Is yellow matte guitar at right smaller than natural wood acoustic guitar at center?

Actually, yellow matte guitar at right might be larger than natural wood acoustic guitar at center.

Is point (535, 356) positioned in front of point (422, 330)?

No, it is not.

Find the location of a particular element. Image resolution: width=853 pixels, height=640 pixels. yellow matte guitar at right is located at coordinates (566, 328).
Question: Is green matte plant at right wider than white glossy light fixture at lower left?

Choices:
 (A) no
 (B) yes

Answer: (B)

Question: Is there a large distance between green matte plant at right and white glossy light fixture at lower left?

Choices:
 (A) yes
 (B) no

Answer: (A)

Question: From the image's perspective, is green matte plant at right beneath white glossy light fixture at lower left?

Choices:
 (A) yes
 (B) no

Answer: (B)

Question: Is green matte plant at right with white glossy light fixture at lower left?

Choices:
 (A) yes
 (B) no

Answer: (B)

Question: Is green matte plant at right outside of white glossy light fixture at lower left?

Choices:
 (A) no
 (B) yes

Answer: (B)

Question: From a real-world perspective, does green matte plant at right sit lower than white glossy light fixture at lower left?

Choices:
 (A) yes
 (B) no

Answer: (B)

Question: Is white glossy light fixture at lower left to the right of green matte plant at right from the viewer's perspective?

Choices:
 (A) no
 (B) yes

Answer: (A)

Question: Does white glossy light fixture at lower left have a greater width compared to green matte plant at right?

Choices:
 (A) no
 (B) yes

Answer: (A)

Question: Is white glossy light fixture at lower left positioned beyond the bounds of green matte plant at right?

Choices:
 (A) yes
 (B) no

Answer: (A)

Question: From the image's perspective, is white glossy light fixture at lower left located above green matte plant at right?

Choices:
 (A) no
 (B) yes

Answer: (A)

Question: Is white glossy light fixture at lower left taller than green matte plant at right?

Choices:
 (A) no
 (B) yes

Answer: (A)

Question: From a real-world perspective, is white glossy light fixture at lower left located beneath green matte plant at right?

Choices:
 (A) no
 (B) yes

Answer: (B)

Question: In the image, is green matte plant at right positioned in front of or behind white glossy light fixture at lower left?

▶ YOUR OBJECTIVE: Identify each line of the data above that contains the word "acoustic", and copy those lines out in full.

▶ RESULT FOR THIS TASK:
Is yellow matte guitar at right smaller than natural wood acoustic guitar at center?
Actually, yellow matte guitar at right might be larger than natural wood acoustic guitar at center.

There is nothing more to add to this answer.